▶ **Work to be completed**
Among the entries that follow, find every line with the word "none" and copy it.

▶ **Records from a collection**
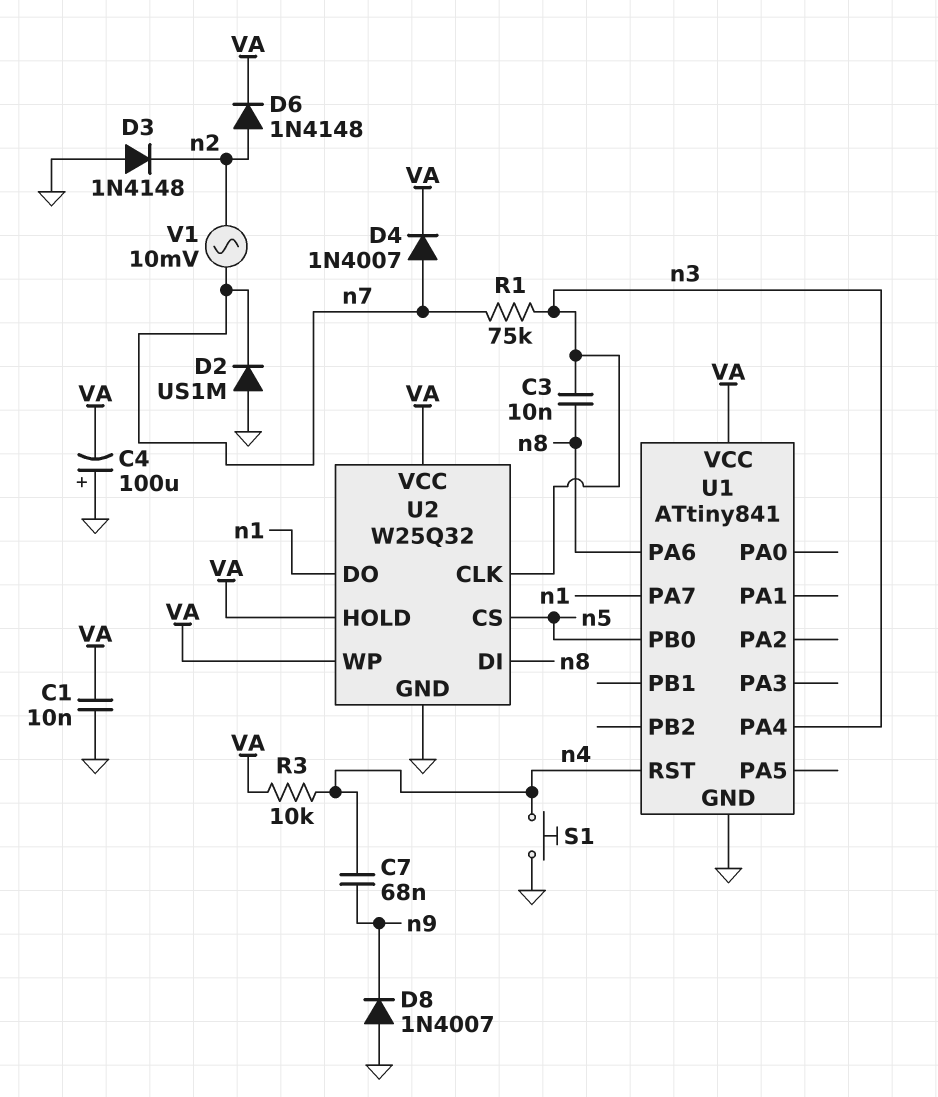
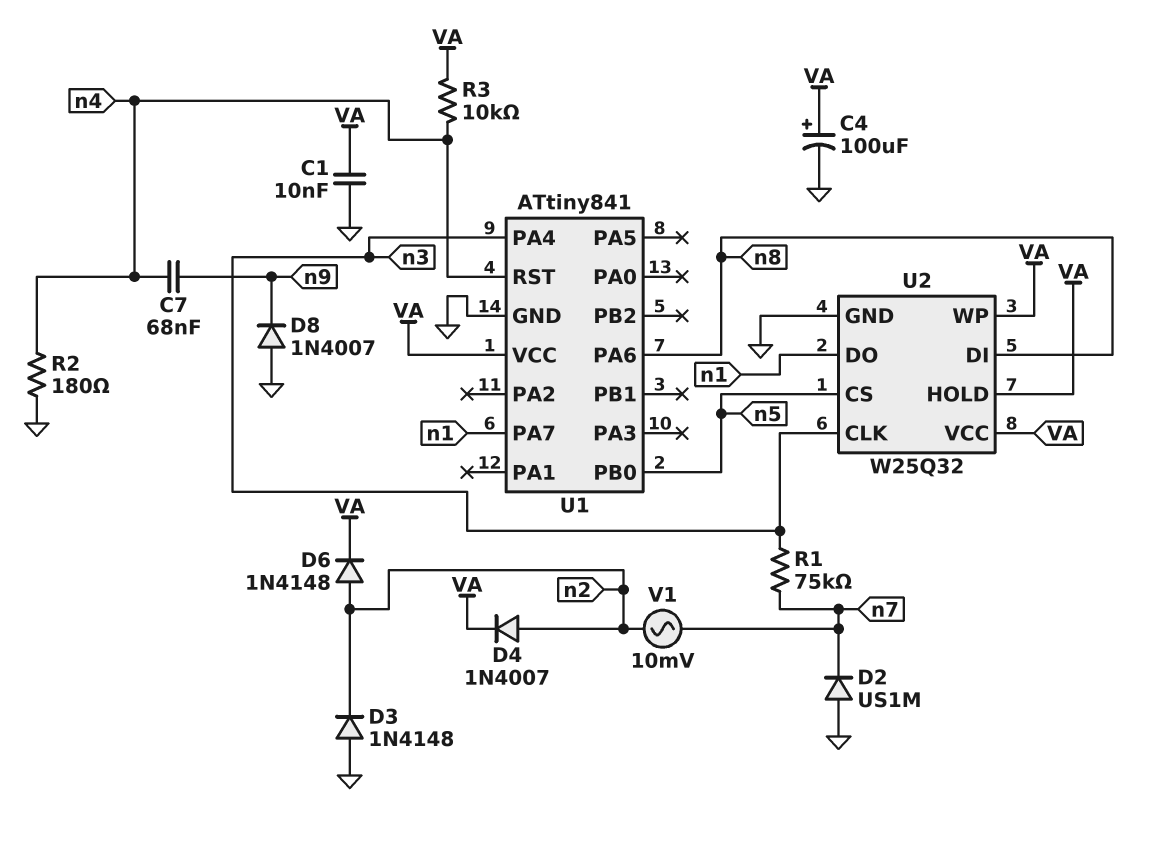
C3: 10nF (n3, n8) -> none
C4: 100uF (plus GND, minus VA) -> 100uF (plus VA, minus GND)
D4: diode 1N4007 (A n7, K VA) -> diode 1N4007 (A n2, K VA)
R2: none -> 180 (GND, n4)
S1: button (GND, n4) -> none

▶ **Solved problem**
C3: 10nF (n3, n8) -> none
R2: none -> 180 (GND, n4)
S1: button (GND, n4) -> none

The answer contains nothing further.